ACTIVITY:
How many lines in the listing below include the word "blue"? Reply with the count alone.

AVAILABLE DATA:

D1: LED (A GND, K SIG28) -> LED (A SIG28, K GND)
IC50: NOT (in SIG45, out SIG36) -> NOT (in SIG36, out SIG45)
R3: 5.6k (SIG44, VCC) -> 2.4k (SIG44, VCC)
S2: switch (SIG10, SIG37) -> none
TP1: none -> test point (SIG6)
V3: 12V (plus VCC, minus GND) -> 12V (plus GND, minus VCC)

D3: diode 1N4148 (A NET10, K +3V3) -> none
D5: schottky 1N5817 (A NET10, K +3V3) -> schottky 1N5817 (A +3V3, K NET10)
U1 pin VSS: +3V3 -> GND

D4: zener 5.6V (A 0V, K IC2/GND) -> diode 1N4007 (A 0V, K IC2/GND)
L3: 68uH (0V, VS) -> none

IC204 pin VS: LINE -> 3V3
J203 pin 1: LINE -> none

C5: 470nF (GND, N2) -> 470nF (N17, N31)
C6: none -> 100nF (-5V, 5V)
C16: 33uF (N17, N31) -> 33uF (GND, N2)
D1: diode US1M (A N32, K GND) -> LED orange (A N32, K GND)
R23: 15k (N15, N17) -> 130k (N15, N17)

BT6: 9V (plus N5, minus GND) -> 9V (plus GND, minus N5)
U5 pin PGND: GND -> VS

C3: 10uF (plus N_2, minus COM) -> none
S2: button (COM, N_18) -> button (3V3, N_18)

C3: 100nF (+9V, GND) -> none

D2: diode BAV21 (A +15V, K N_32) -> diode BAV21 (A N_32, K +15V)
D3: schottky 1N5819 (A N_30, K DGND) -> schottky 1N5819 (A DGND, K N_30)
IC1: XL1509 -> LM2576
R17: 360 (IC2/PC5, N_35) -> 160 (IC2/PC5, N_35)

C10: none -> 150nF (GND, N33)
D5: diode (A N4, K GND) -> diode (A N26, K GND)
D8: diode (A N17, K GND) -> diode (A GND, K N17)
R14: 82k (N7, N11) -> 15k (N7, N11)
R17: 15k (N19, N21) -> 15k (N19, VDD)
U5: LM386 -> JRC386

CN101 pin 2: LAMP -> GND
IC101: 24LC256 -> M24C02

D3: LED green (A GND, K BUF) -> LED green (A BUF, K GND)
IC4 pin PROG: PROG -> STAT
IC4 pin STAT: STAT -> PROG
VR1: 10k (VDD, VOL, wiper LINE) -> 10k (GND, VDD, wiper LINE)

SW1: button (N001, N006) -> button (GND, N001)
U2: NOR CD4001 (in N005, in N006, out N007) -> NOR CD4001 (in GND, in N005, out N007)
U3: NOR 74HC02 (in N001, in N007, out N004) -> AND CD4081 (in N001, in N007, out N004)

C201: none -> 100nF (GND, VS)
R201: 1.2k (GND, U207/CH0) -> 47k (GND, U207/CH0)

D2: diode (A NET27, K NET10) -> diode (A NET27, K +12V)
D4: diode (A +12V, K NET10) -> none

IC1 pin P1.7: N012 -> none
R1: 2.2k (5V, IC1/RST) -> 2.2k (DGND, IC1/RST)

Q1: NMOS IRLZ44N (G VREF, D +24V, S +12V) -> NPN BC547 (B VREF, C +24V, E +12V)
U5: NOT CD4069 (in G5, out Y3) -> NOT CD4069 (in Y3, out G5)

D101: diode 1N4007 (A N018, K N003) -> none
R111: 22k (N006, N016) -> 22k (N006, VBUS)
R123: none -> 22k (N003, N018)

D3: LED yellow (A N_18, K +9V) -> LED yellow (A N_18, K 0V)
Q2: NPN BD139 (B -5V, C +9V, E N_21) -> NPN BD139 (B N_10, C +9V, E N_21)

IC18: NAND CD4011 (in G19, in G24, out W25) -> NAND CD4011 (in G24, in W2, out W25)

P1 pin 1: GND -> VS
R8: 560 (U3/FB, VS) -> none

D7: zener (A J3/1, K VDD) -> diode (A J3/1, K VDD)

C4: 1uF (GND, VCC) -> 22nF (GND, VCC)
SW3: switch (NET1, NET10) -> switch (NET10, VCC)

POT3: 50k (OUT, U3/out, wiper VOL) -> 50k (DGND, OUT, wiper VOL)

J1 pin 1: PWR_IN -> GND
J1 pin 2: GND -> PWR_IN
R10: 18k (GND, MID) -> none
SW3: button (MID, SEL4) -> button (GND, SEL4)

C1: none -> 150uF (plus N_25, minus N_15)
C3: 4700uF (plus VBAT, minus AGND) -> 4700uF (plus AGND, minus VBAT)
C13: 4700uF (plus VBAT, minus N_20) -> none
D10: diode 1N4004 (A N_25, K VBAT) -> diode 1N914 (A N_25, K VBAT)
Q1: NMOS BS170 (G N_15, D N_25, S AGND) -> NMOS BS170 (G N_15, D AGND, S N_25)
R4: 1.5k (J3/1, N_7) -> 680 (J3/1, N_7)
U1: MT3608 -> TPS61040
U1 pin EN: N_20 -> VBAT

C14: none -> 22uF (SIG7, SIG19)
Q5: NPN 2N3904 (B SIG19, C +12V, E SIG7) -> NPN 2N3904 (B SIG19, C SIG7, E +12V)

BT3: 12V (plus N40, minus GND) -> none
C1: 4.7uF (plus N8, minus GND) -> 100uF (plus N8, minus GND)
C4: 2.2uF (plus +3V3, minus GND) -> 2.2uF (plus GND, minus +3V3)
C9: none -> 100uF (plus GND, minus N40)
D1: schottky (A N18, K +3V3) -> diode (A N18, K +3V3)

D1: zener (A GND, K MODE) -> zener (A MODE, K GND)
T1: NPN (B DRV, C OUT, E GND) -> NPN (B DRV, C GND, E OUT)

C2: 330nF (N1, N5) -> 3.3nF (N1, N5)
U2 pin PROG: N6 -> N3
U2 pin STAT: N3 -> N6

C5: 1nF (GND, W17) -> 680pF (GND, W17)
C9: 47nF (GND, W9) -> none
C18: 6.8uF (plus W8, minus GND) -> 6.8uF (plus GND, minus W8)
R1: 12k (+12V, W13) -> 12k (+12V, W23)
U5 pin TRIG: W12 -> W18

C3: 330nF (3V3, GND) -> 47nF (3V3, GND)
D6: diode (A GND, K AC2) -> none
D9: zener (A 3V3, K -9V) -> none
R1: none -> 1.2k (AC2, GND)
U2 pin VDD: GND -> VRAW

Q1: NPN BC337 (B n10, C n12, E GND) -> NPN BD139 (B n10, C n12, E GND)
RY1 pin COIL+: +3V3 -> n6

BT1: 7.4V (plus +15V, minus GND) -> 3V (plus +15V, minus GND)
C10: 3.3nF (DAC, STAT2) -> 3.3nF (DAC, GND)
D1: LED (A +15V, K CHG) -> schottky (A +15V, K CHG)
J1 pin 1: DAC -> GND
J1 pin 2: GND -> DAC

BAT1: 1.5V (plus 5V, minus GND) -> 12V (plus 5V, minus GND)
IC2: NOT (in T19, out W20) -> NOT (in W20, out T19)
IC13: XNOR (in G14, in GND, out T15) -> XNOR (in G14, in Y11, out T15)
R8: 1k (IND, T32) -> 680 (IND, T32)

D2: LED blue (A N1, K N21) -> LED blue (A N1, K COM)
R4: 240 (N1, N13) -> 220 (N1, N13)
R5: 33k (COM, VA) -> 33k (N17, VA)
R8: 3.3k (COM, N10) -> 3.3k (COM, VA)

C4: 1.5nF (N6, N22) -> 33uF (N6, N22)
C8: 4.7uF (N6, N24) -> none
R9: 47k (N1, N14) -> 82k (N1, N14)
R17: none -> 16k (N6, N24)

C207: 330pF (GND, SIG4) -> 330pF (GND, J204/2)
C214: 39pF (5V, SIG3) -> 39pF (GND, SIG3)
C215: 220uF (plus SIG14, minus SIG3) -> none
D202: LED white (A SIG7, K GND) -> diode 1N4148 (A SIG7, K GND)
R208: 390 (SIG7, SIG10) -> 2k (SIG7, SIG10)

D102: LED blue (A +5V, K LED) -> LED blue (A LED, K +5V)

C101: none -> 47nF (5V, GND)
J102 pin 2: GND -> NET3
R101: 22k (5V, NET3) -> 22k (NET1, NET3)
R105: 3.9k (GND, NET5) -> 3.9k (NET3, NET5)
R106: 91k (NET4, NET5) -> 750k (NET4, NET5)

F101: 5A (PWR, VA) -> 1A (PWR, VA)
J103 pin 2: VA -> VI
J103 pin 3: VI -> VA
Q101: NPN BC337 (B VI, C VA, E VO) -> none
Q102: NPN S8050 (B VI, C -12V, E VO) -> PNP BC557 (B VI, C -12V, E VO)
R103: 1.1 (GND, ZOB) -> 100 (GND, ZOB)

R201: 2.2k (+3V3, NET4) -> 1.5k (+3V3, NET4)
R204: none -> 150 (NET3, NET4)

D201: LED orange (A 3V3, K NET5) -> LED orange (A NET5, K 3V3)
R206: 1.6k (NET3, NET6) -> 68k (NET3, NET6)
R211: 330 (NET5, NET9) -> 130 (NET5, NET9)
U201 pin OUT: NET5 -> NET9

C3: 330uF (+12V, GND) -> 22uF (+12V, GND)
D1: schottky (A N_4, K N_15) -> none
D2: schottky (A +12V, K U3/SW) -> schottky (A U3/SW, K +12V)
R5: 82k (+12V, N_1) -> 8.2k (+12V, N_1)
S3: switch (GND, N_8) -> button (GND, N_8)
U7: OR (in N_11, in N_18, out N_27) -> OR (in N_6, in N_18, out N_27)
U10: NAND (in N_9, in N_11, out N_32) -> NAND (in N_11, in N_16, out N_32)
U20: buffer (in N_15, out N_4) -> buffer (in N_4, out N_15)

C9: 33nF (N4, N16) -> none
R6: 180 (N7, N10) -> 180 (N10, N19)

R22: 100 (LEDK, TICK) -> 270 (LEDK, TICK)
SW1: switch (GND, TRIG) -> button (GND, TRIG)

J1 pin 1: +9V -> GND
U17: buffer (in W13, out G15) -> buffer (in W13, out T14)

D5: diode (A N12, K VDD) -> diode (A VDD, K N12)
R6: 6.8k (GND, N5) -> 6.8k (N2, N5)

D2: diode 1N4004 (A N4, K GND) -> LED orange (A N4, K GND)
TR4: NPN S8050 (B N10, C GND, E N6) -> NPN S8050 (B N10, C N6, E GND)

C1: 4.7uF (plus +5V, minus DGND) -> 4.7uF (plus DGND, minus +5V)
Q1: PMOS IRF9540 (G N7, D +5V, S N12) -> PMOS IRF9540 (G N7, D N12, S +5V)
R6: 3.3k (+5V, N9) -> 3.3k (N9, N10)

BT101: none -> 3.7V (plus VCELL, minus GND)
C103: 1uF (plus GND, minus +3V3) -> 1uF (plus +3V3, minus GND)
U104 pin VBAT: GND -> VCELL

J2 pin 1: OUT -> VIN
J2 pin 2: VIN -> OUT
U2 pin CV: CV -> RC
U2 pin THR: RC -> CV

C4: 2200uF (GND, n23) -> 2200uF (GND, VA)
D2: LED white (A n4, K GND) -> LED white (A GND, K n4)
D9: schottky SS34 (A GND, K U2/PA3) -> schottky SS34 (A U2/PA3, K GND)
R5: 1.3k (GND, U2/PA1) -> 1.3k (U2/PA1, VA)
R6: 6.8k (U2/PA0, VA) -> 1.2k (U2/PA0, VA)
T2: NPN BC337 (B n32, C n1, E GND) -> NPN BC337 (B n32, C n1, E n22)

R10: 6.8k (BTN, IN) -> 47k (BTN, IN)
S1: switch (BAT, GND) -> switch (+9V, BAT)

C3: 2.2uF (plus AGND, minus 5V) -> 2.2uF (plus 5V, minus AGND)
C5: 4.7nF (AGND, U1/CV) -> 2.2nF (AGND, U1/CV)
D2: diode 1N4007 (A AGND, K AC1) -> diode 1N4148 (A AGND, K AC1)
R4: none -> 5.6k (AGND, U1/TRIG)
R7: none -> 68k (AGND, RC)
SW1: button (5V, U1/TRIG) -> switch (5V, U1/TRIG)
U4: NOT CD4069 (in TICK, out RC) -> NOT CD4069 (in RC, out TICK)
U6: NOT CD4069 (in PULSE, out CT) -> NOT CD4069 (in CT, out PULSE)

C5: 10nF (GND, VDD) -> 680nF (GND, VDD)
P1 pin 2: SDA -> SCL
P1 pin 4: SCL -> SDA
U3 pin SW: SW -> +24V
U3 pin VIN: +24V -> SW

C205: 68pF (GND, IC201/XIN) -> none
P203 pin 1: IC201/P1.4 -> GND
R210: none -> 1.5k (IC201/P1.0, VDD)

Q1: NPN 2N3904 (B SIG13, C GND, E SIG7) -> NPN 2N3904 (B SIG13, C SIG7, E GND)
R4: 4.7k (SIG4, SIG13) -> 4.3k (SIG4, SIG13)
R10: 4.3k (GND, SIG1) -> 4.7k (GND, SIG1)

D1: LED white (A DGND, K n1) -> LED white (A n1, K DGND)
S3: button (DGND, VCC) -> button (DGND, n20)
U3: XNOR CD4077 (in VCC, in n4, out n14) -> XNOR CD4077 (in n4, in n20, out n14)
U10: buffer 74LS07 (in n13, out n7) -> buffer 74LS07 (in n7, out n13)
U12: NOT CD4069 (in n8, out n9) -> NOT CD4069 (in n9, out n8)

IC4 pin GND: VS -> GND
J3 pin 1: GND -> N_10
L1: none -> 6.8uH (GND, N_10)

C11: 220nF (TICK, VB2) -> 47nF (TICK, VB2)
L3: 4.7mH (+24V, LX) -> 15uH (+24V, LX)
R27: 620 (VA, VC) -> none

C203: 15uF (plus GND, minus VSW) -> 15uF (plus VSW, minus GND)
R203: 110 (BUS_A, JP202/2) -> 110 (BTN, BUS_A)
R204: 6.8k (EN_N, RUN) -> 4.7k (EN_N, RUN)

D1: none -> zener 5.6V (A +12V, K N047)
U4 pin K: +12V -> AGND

YOUR SOLUTION:
2